_Task prompt_
Return the listing below exactly, with the pictures dropped.

··········

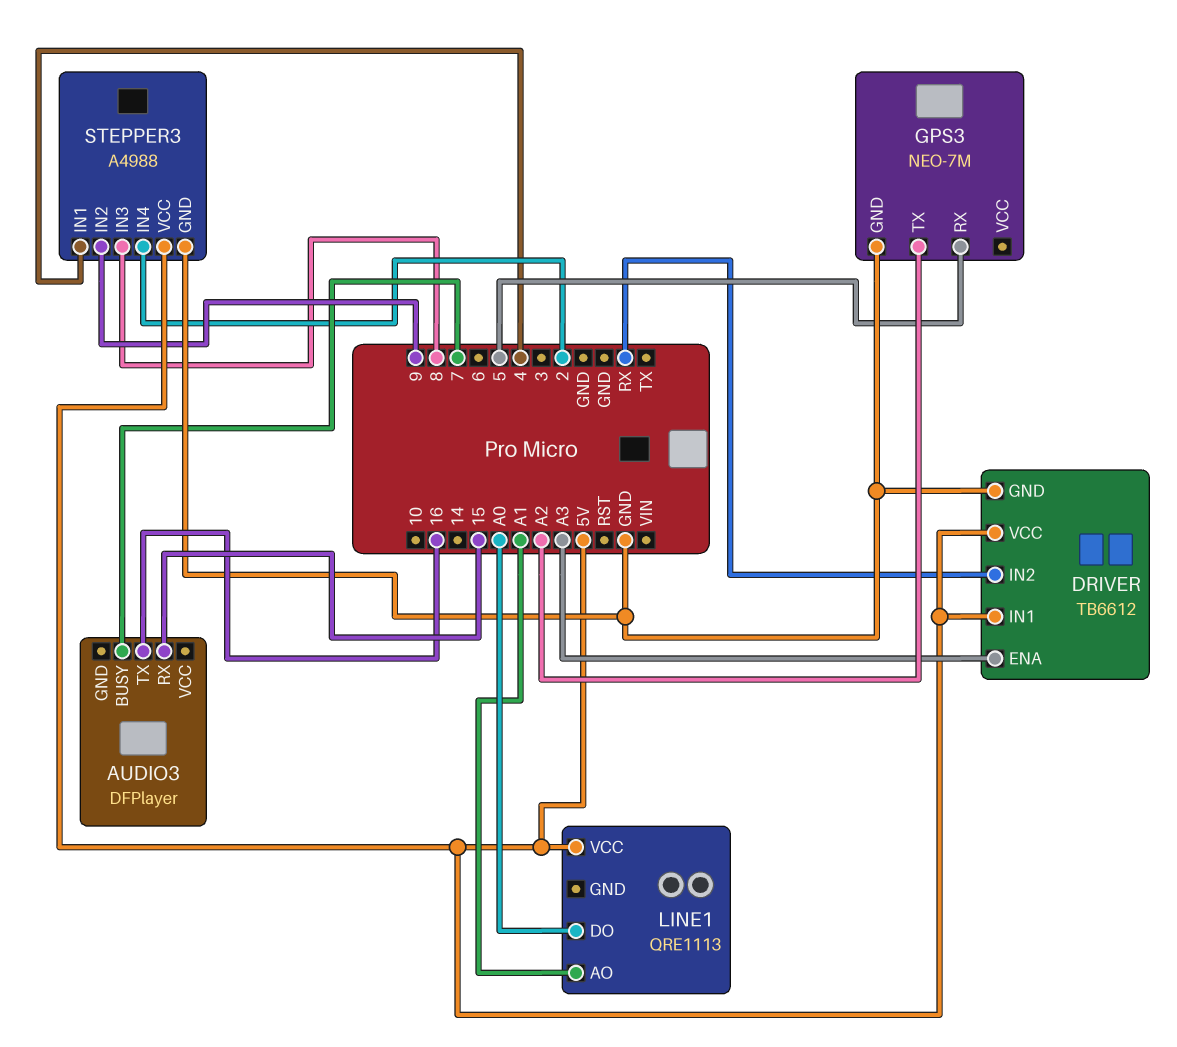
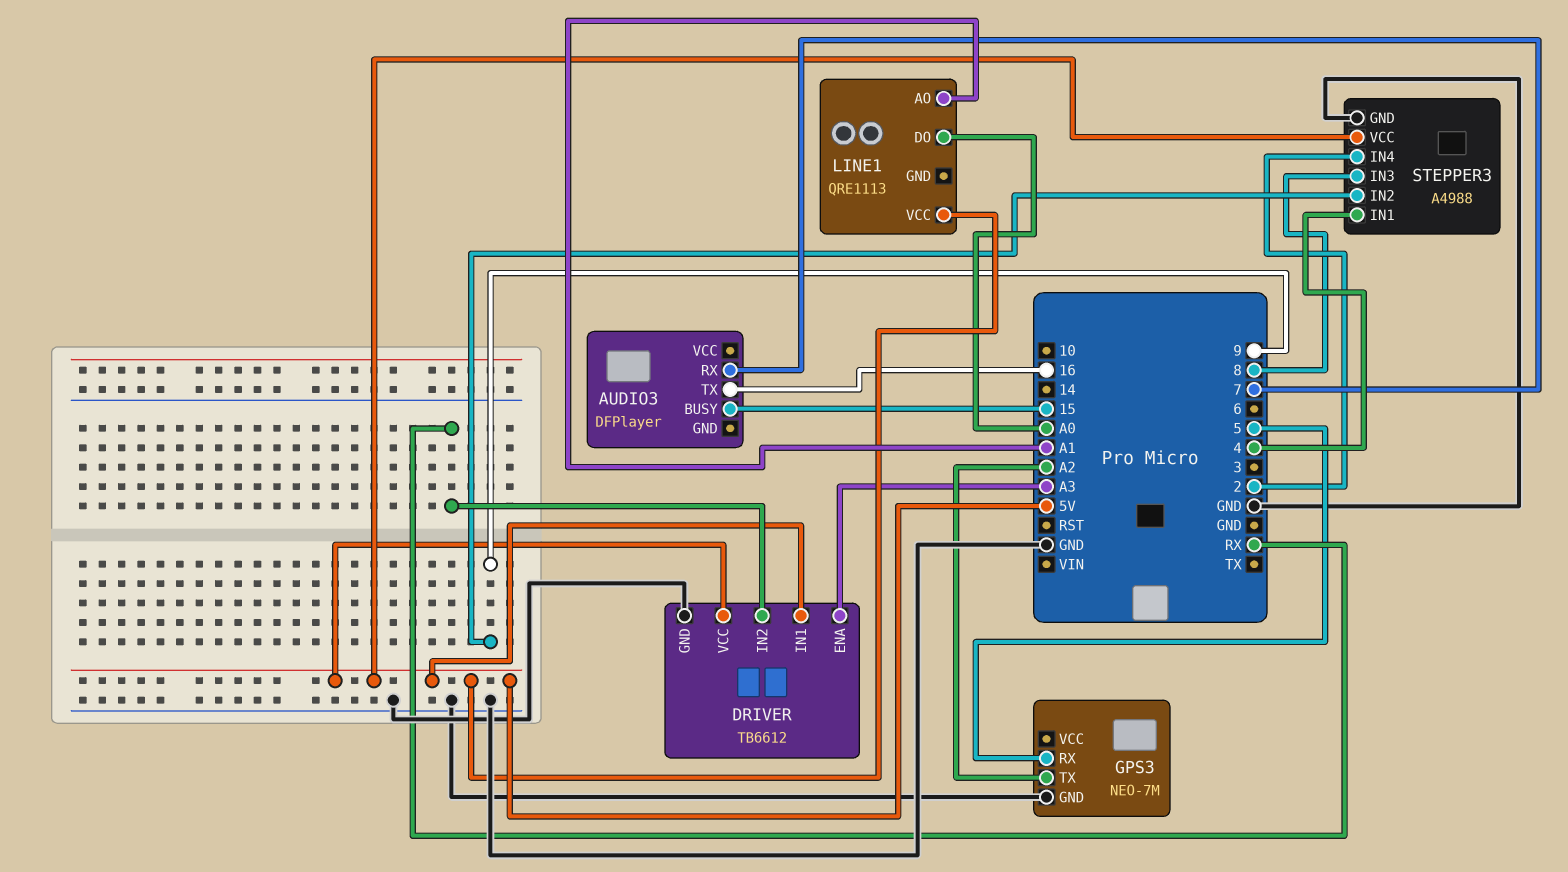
AUDIO3 pin BUSY: 7 -> 15
AUDIO3 pin RX: 15 -> 7

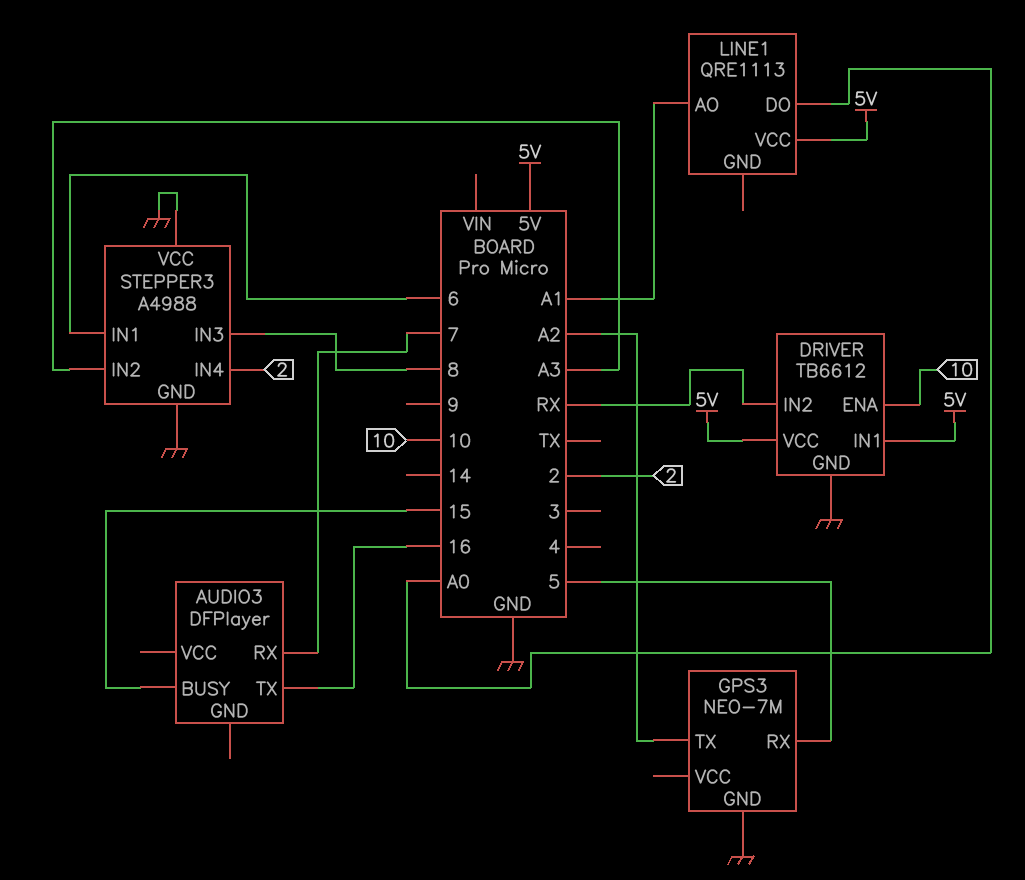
DRIVER pin ENA: A3 -> 10
STEPPER3 pin IN1: 4 -> 6
STEPPER3 pin IN2: 9 -> A3
STEPPER3 pin VCC: 5V -> GND

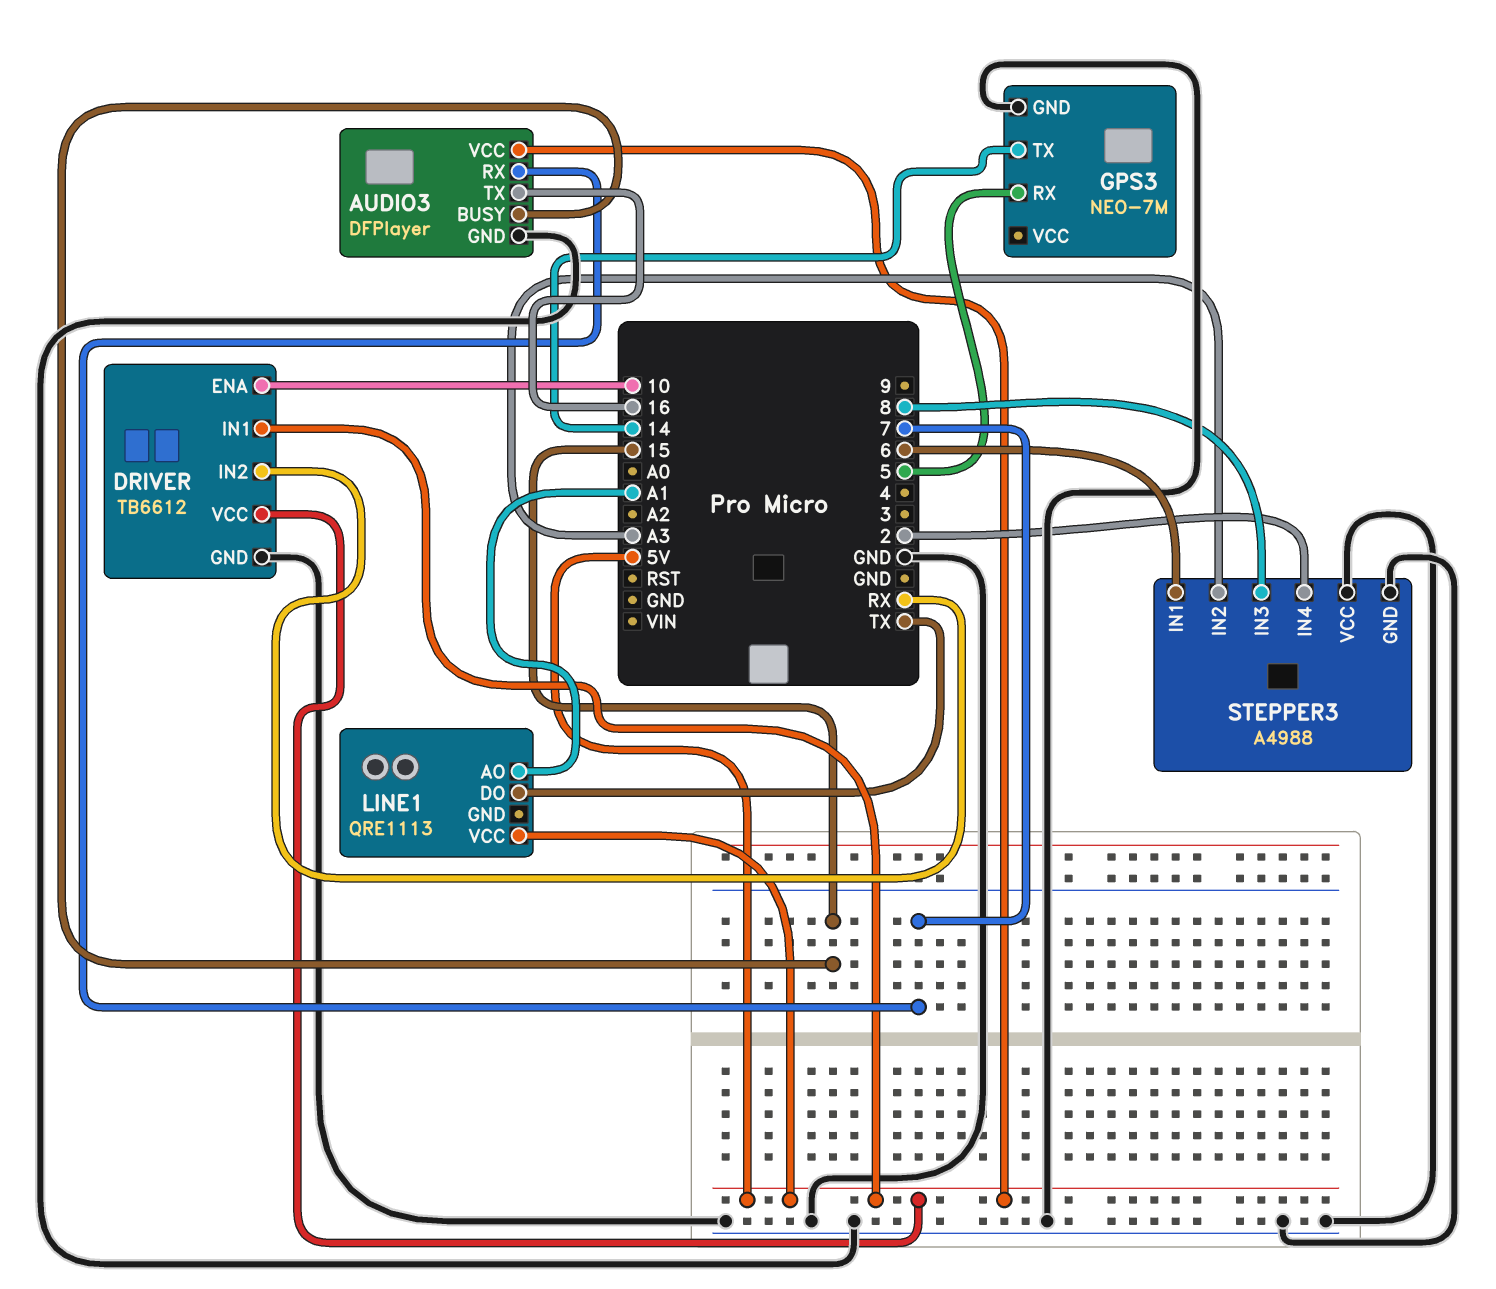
AUDIO3 pin GND: none -> GND
AUDIO3 pin VCC: none -> 5V
GPS3 pin TX: A2 -> 14
LINE1 pin DO: A0 -> TX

··········

_Response box_
AUDIO3 pin BUSY: 7 -> 15
AUDIO3 pin RX: 15 -> 7

DRIVER pin ENA: A3 -> 10
STEPPER3 pin IN1: 4 -> 6
STEPPER3 pin IN2: 9 -> A3
STEPPER3 pin VCC: 5V -> GND

AUDIO3 pin GND: none -> GND
AUDIO3 pin VCC: none -> 5V
GPS3 pin TX: A2 -> 14
LINE1 pin DO: A0 -> TX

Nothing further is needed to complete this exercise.